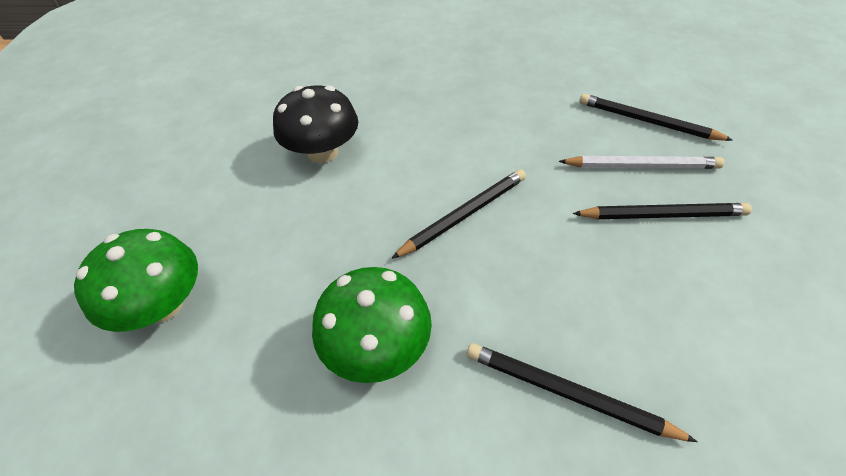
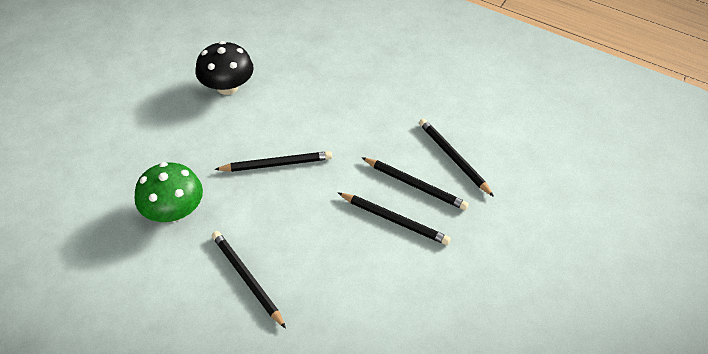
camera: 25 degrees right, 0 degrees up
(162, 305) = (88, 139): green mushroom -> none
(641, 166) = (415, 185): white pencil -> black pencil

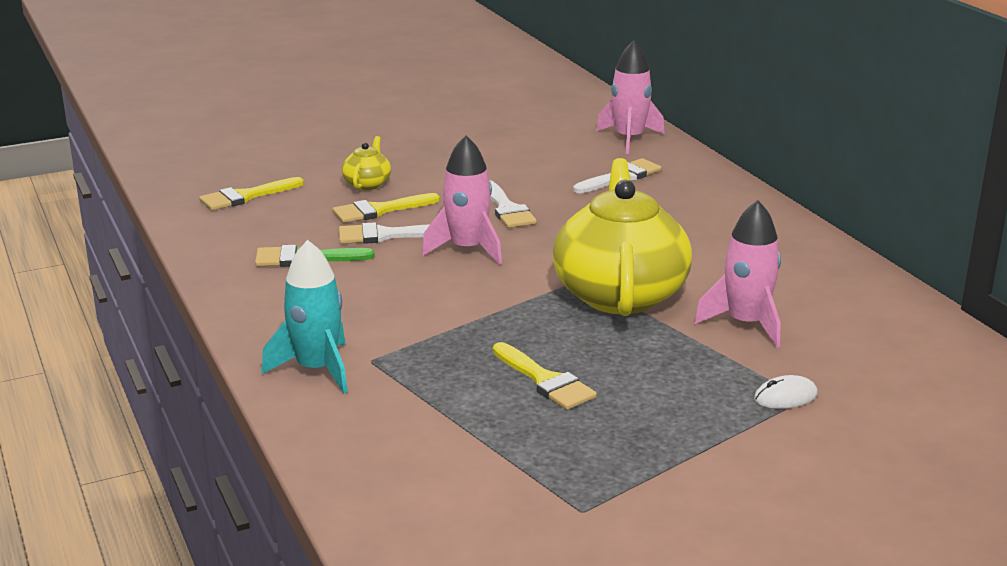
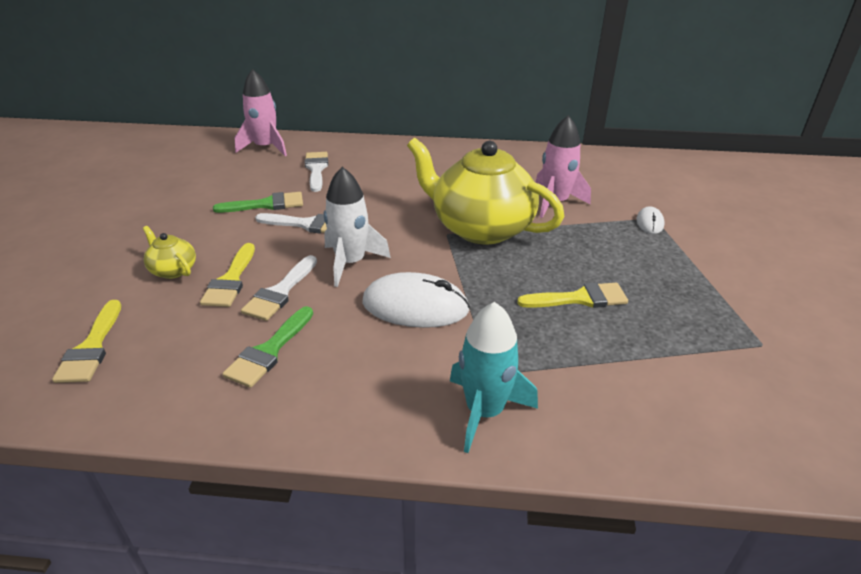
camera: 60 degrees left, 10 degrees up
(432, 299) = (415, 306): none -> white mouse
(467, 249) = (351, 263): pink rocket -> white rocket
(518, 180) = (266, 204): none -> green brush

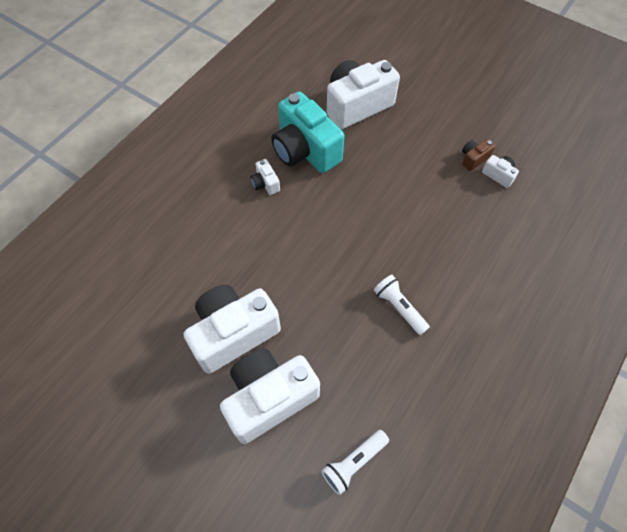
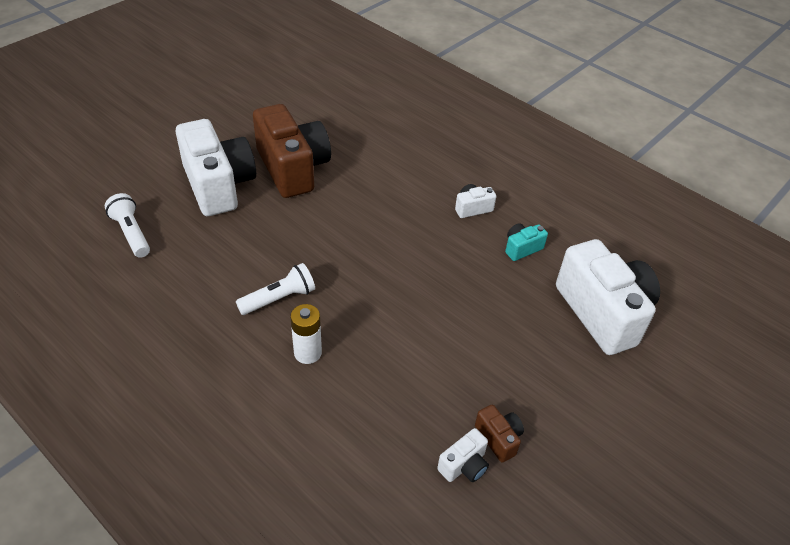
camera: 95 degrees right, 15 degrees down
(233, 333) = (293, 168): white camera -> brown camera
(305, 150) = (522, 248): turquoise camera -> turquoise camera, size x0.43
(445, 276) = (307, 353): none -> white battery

==

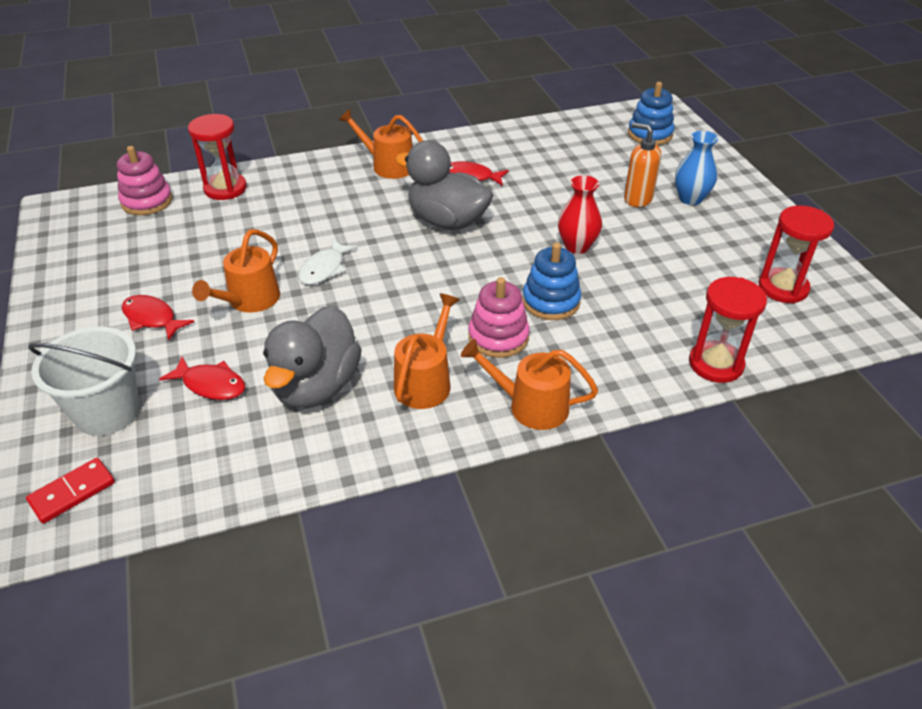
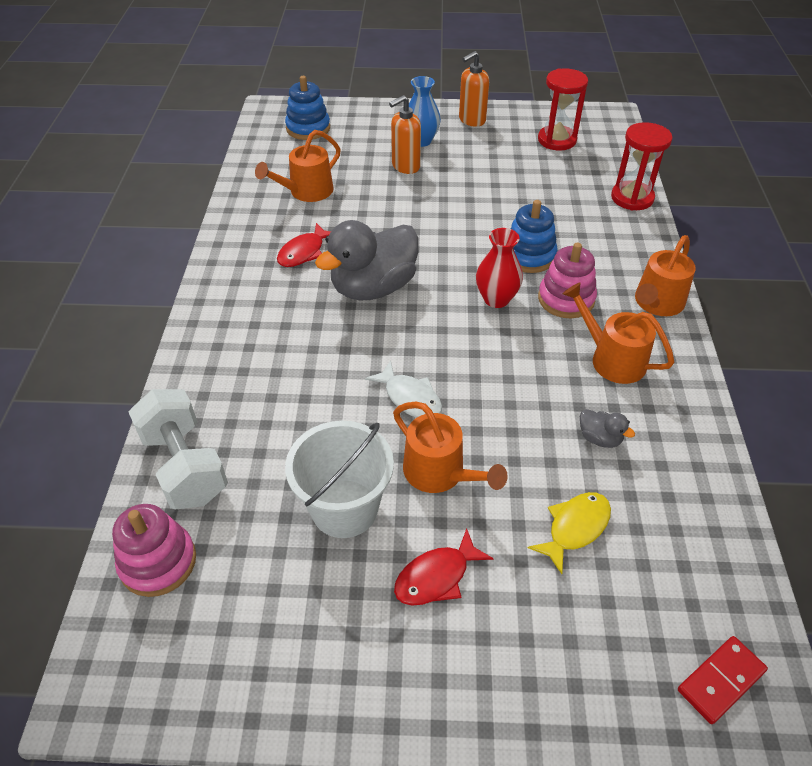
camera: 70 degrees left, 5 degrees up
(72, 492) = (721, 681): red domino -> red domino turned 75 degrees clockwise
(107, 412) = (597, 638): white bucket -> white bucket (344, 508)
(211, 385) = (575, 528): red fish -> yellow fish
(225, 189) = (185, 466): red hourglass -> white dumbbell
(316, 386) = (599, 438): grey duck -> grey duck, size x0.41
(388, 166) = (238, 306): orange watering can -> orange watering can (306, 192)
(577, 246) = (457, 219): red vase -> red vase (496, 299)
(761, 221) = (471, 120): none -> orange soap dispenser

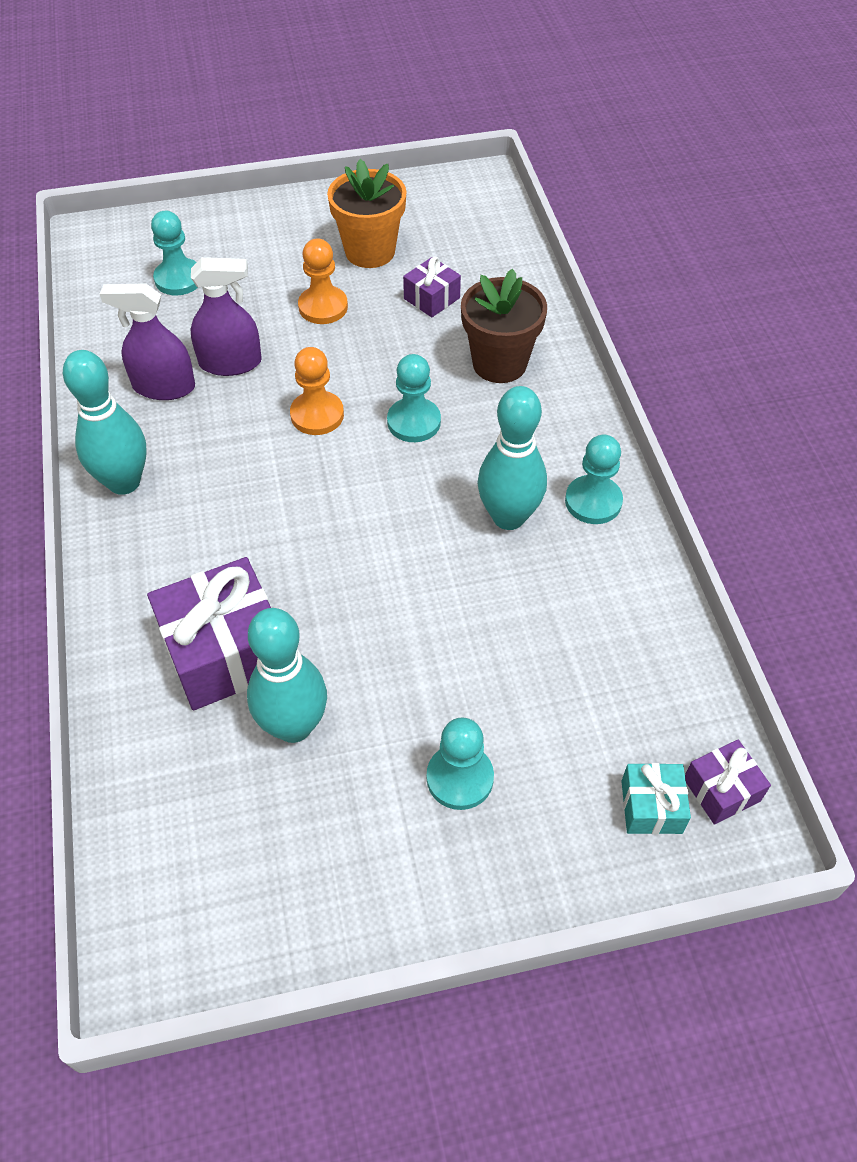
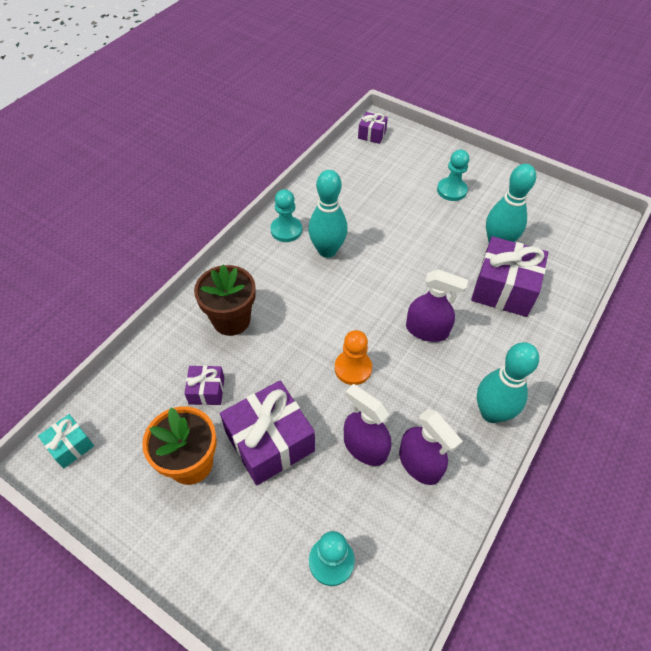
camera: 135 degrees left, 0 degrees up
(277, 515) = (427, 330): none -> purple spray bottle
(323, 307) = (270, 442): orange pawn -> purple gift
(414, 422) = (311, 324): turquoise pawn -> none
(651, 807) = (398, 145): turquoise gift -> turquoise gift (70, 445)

§ **Work request**
Reproduce word for word, with pictures dropped, only the part of the material above that opens with the line containing "(577, 246) = (457, 219): red" and closes with the line containing "(651, 807) = (398, 145): turquoise".

§ **Task response**
(577, 246) = (457, 219): red vase -> red vase (496, 299)
(761, 221) = (471, 120): none -> orange soap dispenser

camera: 135 degrees left, 0 degrees up
(277, 515) = (427, 330): none -> purple spray bottle
(323, 307) = (270, 442): orange pawn -> purple gift
(414, 422) = (311, 324): turquoise pawn -> none
(651, 807) = (398, 145): turquoise gift -> turquoise gift (70, 445)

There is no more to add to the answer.